__Geometric object motion data__:
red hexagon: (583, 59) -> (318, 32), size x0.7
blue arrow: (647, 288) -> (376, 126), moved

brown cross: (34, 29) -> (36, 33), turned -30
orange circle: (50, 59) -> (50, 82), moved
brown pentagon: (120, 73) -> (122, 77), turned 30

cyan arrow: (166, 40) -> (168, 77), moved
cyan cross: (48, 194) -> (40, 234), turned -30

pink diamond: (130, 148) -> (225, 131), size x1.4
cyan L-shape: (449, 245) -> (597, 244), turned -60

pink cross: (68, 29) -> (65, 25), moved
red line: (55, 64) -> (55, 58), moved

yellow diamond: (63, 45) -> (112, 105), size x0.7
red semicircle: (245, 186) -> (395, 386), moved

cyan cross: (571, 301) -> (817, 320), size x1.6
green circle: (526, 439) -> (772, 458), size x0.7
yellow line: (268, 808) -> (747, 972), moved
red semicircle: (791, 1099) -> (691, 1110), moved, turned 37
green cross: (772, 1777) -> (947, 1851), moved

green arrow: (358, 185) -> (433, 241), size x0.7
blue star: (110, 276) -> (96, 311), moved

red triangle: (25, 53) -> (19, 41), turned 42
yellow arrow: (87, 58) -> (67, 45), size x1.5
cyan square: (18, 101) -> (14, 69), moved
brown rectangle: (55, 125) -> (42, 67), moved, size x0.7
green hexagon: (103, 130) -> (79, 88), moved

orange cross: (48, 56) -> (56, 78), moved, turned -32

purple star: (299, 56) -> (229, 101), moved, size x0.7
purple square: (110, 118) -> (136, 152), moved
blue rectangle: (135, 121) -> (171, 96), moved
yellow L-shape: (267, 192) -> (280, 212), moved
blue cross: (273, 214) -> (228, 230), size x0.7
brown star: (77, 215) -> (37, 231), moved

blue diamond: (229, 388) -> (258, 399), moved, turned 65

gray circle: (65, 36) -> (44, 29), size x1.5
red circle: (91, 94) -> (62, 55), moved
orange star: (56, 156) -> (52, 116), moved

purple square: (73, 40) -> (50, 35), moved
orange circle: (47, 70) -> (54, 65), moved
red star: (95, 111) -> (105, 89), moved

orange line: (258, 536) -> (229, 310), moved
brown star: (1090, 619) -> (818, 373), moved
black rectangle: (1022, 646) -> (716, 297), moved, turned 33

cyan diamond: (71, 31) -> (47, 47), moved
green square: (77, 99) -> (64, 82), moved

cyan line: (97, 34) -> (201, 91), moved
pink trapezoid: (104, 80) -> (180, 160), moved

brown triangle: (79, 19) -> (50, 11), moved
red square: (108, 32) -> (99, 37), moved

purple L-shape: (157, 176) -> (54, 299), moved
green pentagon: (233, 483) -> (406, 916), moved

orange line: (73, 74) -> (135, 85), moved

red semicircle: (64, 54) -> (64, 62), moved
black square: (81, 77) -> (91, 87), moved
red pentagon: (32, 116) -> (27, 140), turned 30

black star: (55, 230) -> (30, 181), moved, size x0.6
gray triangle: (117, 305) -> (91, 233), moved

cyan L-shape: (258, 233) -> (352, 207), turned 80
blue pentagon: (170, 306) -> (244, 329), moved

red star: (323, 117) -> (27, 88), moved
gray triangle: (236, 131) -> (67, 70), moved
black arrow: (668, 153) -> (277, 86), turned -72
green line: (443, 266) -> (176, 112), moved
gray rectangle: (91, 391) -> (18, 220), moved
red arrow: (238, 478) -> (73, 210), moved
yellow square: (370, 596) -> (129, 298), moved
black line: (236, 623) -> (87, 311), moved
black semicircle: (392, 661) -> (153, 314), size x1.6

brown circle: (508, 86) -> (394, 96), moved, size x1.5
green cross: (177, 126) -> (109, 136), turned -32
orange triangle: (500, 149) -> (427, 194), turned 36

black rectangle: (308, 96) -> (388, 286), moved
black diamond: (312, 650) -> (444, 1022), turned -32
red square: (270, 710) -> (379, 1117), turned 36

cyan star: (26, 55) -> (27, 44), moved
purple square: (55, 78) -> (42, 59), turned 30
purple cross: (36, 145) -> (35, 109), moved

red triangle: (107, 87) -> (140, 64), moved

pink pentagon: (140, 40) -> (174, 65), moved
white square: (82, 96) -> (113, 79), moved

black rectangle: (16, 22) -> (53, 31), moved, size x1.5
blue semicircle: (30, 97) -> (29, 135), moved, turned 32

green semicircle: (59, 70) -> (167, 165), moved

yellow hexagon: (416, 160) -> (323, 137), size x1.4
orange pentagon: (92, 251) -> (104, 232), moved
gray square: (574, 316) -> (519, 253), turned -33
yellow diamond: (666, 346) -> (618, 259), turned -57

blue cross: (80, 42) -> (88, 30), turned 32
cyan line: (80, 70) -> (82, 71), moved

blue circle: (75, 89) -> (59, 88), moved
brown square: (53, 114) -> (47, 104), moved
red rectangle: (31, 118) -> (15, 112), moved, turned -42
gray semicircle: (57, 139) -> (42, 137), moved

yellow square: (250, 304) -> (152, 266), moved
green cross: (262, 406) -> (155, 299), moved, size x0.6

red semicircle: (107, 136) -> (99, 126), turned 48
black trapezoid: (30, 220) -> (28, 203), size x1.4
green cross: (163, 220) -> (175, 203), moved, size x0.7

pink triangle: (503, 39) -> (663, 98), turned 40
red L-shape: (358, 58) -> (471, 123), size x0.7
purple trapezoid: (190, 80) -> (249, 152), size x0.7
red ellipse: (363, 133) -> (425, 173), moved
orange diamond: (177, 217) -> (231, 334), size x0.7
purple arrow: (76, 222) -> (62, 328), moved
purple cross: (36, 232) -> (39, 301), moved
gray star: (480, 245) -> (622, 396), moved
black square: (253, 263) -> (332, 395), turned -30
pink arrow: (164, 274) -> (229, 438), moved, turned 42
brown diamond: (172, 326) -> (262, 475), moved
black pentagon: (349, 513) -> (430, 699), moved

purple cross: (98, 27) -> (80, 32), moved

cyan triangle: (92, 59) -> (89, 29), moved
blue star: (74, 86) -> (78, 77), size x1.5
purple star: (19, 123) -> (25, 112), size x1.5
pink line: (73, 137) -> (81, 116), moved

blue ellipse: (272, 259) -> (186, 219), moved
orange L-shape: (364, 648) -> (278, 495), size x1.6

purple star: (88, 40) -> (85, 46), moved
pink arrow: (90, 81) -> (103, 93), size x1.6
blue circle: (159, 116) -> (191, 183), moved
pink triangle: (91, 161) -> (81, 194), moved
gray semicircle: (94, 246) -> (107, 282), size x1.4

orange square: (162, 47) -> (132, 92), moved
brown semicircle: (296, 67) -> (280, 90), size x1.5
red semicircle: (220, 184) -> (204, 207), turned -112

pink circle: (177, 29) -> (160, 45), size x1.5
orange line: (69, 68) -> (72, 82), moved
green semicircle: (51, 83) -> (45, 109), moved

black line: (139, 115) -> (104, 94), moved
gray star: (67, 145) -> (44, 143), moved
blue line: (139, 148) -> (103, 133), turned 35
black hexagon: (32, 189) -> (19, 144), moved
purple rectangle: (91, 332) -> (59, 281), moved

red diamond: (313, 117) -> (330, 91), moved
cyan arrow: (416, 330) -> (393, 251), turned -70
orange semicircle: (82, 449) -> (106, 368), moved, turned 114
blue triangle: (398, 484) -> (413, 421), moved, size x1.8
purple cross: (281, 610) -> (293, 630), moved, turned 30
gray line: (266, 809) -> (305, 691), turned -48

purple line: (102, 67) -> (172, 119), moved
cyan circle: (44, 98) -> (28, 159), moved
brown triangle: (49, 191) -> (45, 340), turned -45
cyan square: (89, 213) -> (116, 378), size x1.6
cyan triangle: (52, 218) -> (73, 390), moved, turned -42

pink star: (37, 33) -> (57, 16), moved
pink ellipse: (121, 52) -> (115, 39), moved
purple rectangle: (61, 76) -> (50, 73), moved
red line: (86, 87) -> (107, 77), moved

__Brief__: Of the entries above, repeat exactly the lines from the line with "gray square: (574, 316)" through the line with "blue star: (74, 86) -> (78, 77), size x1.5", both of them included.

__Answer box__:
gray square: (574, 316) -> (519, 253), turned -33
yellow diamond: (666, 346) -> (618, 259), turned -57

blue cross: (80, 42) -> (88, 30), turned 32
cyan line: (80, 70) -> (82, 71), moved

blue circle: (75, 89) -> (59, 88), moved
brown square: (53, 114) -> (47, 104), moved
red rectangle: (31, 118) -> (15, 112), moved, turned -42
gray semicircle: (57, 139) -> (42, 137), moved

yellow square: (250, 304) -> (152, 266), moved
green cross: (262, 406) -> (155, 299), moved, size x0.6

red semicircle: (107, 136) -> (99, 126), turned 48
black trapezoid: (30, 220) -> (28, 203), size x1.4
green cross: (163, 220) -> (175, 203), moved, size x0.7

pink triangle: (503, 39) -> (663, 98), turned 40
red L-shape: (358, 58) -> (471, 123), size x0.7
purple trapezoid: (190, 80) -> (249, 152), size x0.7
red ellipse: (363, 133) -> (425, 173), moved
orange diamond: (177, 217) -> (231, 334), size x0.7
purple arrow: (76, 222) -> (62, 328), moved
purple cross: (36, 232) -> (39, 301), moved
gray star: (480, 245) -> (622, 396), moved
black square: (253, 263) -> (332, 395), turned -30
pink arrow: (164, 274) -> (229, 438), moved, turned 42
brown diamond: (172, 326) -> (262, 475), moved
black pentagon: (349, 513) -> (430, 699), moved

purple cross: (98, 27) -> (80, 32), moved

cyan triangle: (92, 59) -> (89, 29), moved
blue star: (74, 86) -> (78, 77), size x1.5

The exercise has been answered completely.